WHAT THE TASK ASKS » Write out every line below that contains "lime".

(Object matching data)
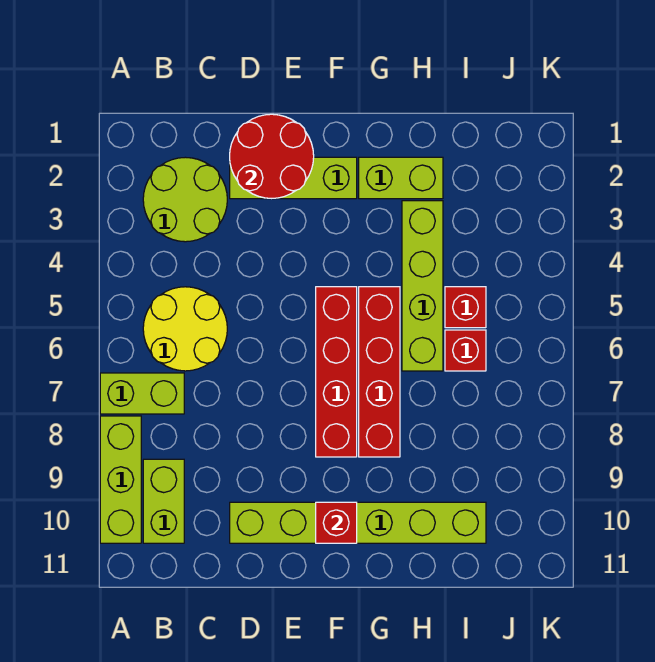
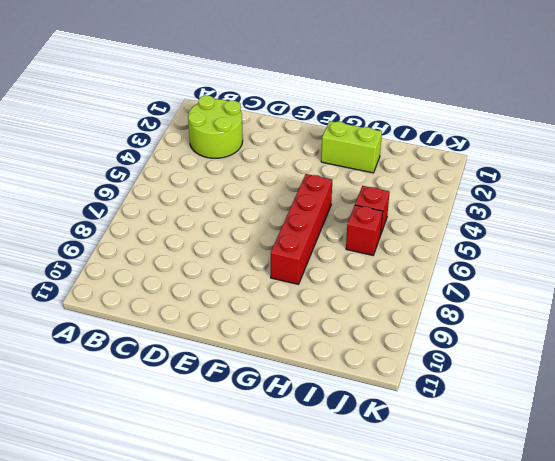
none -> lime brick A7:B7 level 1
none -> lime brick A8:A10 level 1
none -> yellow round brick B5:C6 level 1

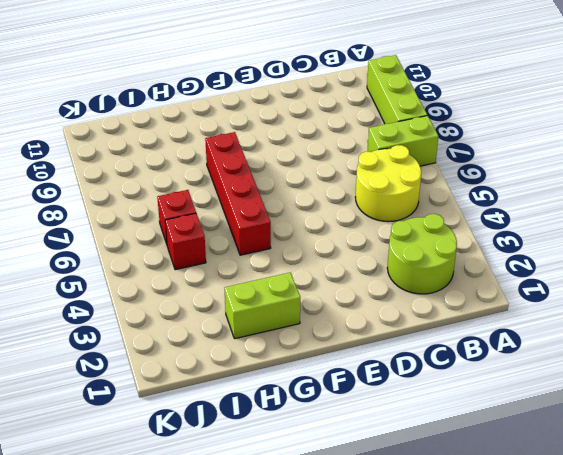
none -> lime brick B9:B10 level 1
none -> lime brick D2:F2 level 1
none -> lime brick D10:I10 level 1

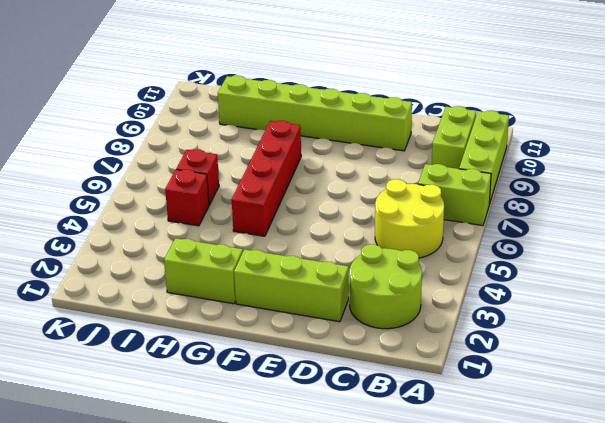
none -> red brick F5:F8 level 1
none -> lime brick H3:H6 level 1
none -> red round brick D1:E2 level 2

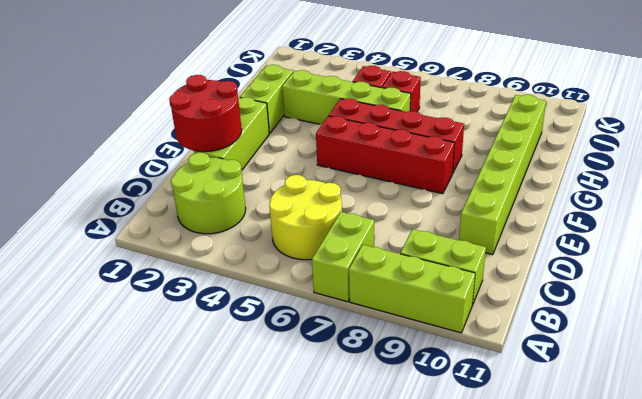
none -> red brick F10 level 2

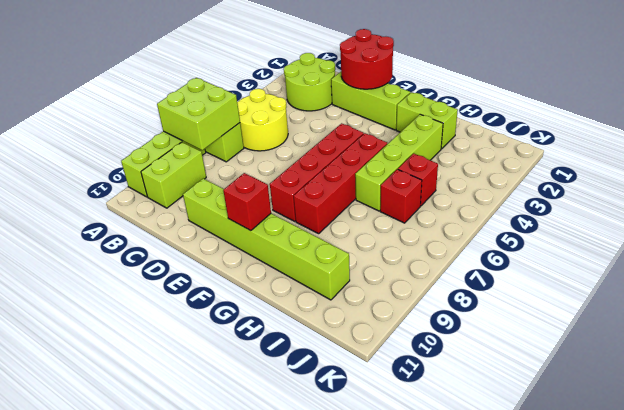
lime brick A7:B8 level 2 -> none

EXPECTED ANSWER »
none -> lime brick A7:B7 level 1
none -> lime brick A8:A10 level 1
none -> lime brick B9:B10 level 1
none -> lime brick D2:F2 level 1
none -> lime brick D10:I10 level 1
none -> lime brick H3:H6 level 1
lime brick A7:B8 level 2 -> none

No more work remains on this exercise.